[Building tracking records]
[Start of section]

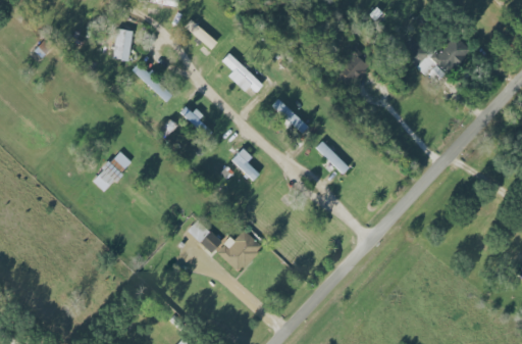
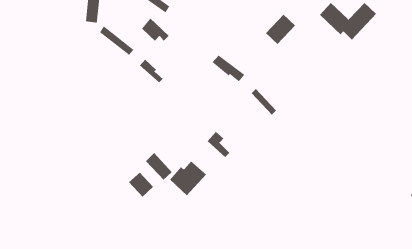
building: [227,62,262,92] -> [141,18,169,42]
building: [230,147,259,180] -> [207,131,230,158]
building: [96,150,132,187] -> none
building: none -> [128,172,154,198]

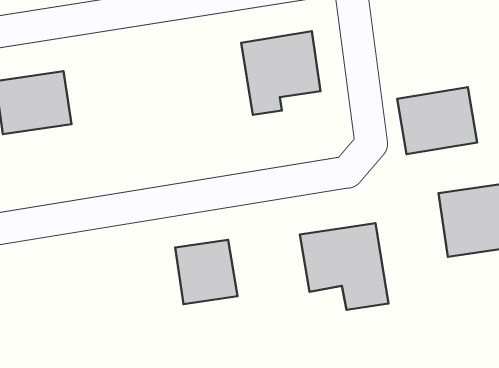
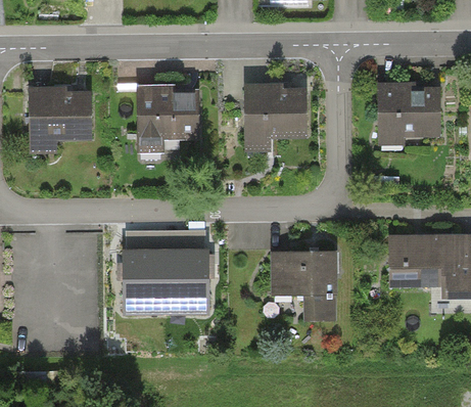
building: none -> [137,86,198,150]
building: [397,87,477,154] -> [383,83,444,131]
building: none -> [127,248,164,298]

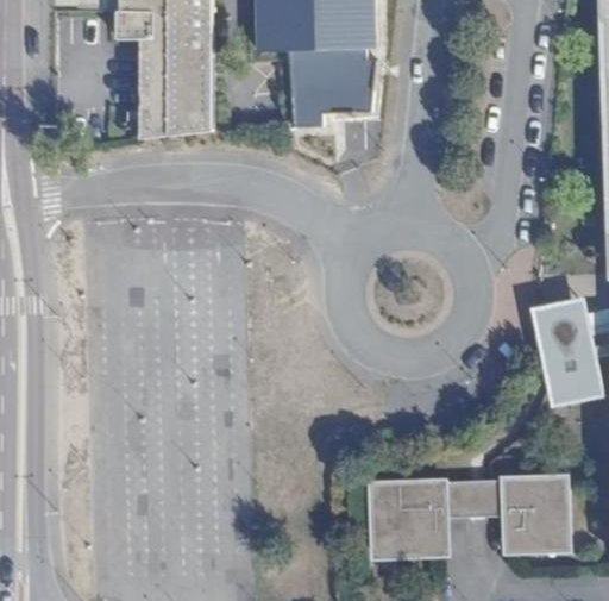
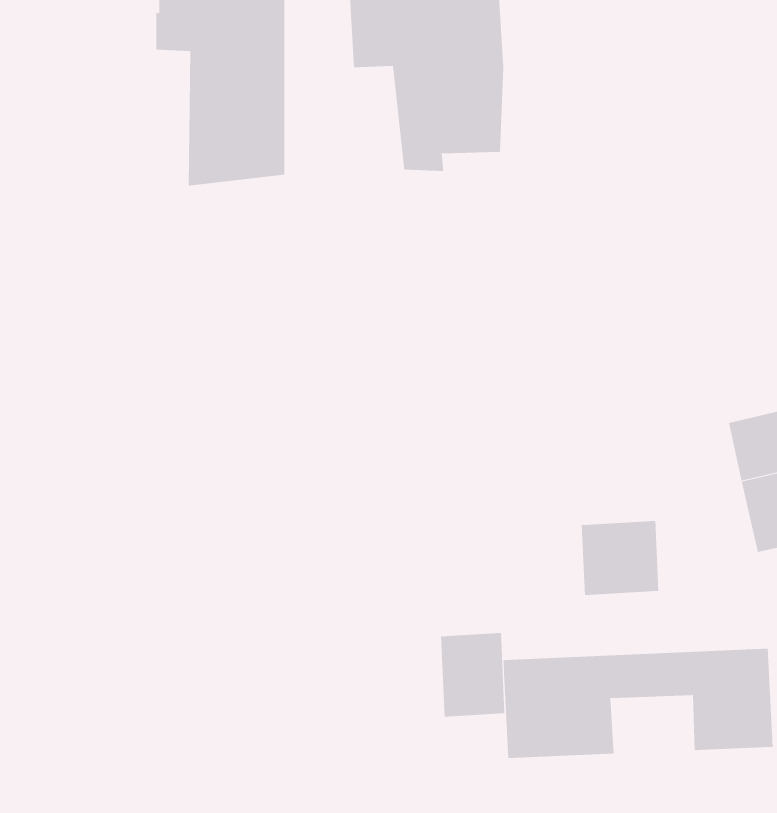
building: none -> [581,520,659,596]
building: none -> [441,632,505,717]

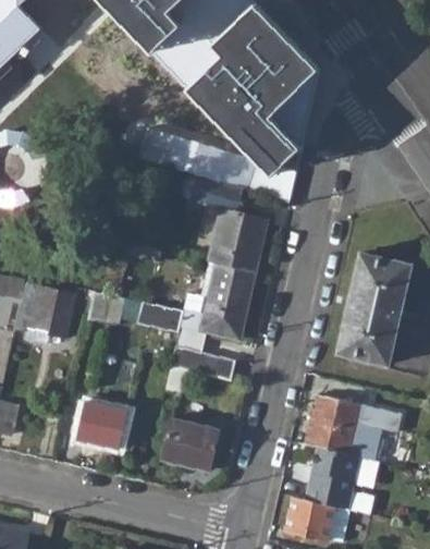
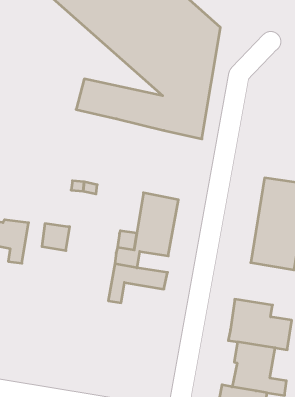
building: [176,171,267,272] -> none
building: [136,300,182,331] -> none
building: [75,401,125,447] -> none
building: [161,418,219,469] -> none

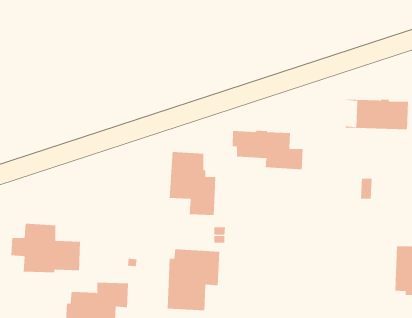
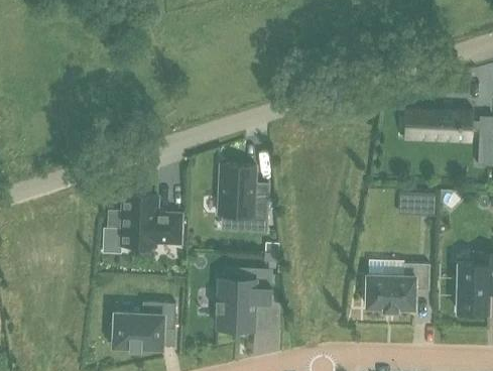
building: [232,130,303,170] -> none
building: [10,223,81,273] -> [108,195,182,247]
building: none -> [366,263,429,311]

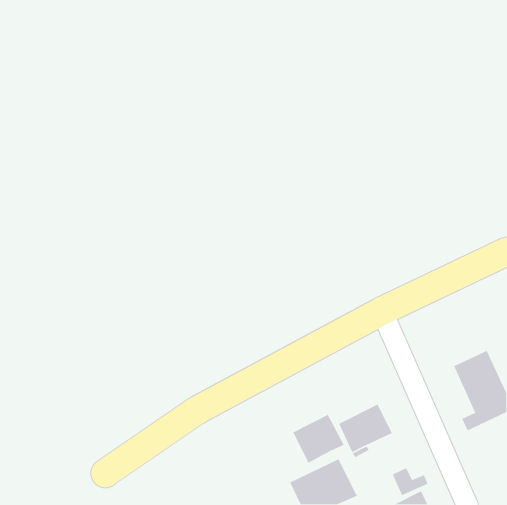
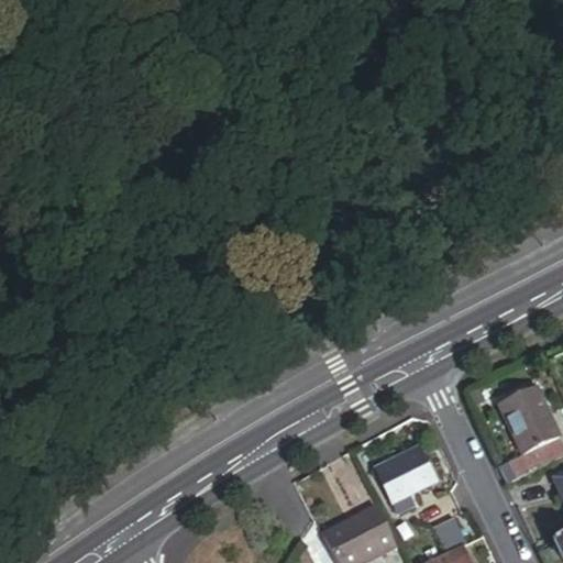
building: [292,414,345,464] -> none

[End of section]

## [Aim of the exercise]
Would you write out every record word for word, leaving no picture in?

## [Expected answer]
building: [227,62,262,92] -> [141,18,169,42]
building: [230,147,259,180] -> [207,131,230,158]
building: [96,150,132,187] -> none
building: none -> [128,172,154,198]

building: none -> [137,86,198,150]
building: [397,87,477,154] -> [383,83,444,131]
building: none -> [127,248,164,298]

building: none -> [581,520,659,596]
building: none -> [441,632,505,717]

building: [176,171,267,272] -> none
building: [136,300,182,331] -> none
building: [75,401,125,447] -> none
building: [161,418,219,469] -> none

building: [232,130,303,170] -> none
building: [10,223,81,273] -> [108,195,182,247]
building: none -> [366,263,429,311]

building: [292,414,345,464] -> none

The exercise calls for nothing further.